TASK BRIEF
In the records that follow, show each line where the word "white" is present.

Image change detection data
..............................
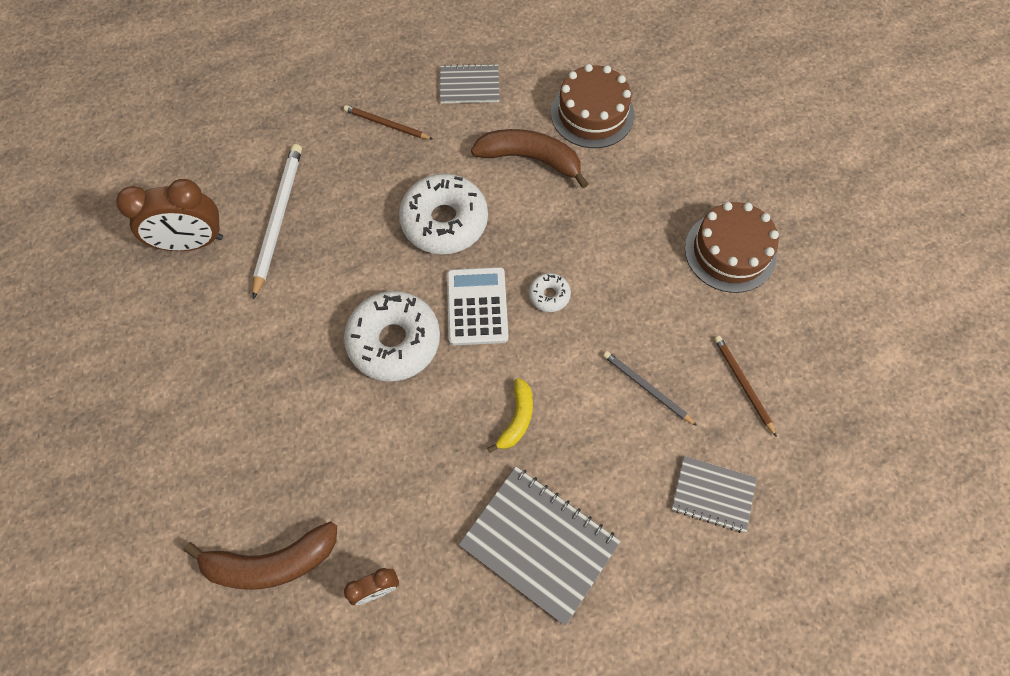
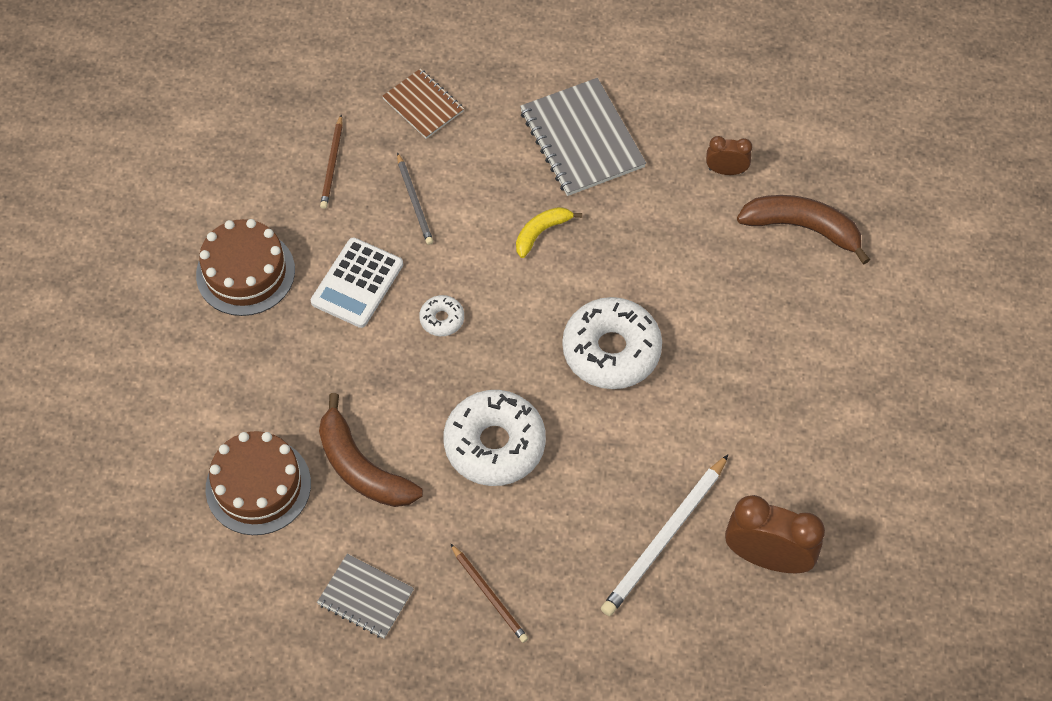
camera: 150 degrees left, 5 degrees down
(477, 306) = (515, 343): white calculator -> white calculator (357, 283)
(713, 494) = (423, 105): grey notebook -> brown notebook

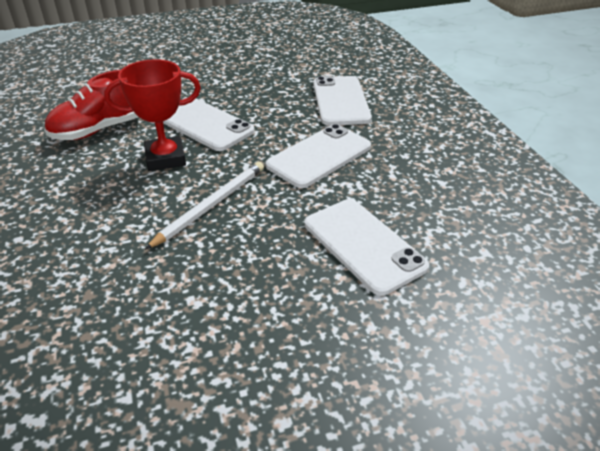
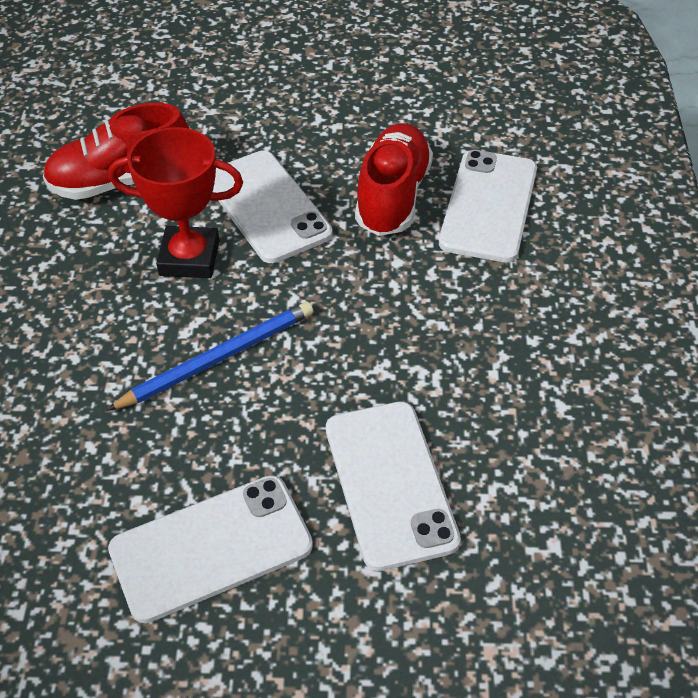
camera: 20 degrees right, 10 degrees up
(211, 205) = (218, 358): white pencil -> blue pencil
(281, 107) = (393, 196): none -> red shoe
(319, 156) = (404, 309): white phone -> white phone (211, 547)

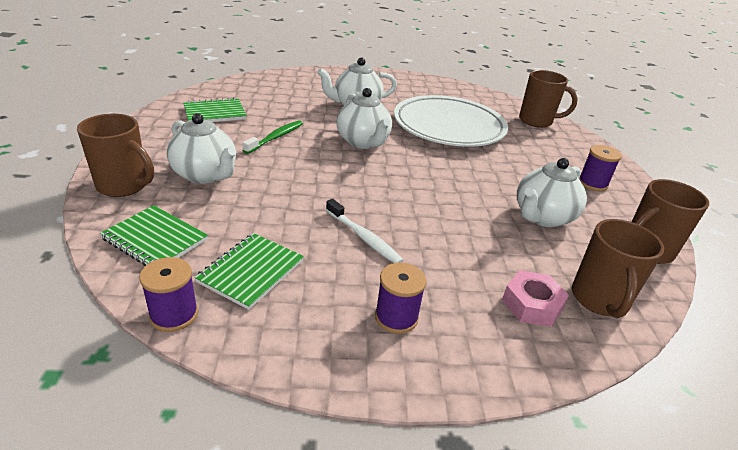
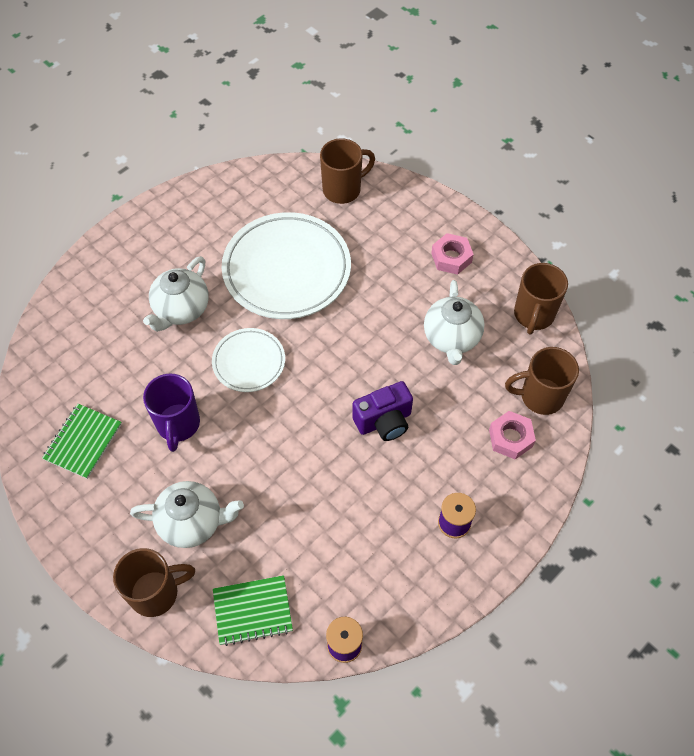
camera: 40 degrees left, 25 degrees up
(251, 271) = (342, 573): green notebook -> none
(276, 137) = (178, 425): green toothbrush -> purple mug
(363, 142) = (249, 362): white teapot -> white plate
(363, 237) = (369, 475): white toothbrush -> none
(420, 220) = (384, 421): none -> purple camera
(592, 183) = (451, 258): purple spool -> pink nut
(599, 300) = (540, 396): brown mug -> brown mug turned 120 degrees clockwise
..............................
TASK SOLUTION
(477, 306) = (515, 343): white calculator -> white calculator (357, 283)
(211, 205) = (218, 358): white pencil -> blue pencil
(319, 156) = (404, 309): white phone -> white phone (211, 547)
(363, 142) = (249, 362): white teapot -> white plate
(363, 237) = (369, 475): white toothbrush -> none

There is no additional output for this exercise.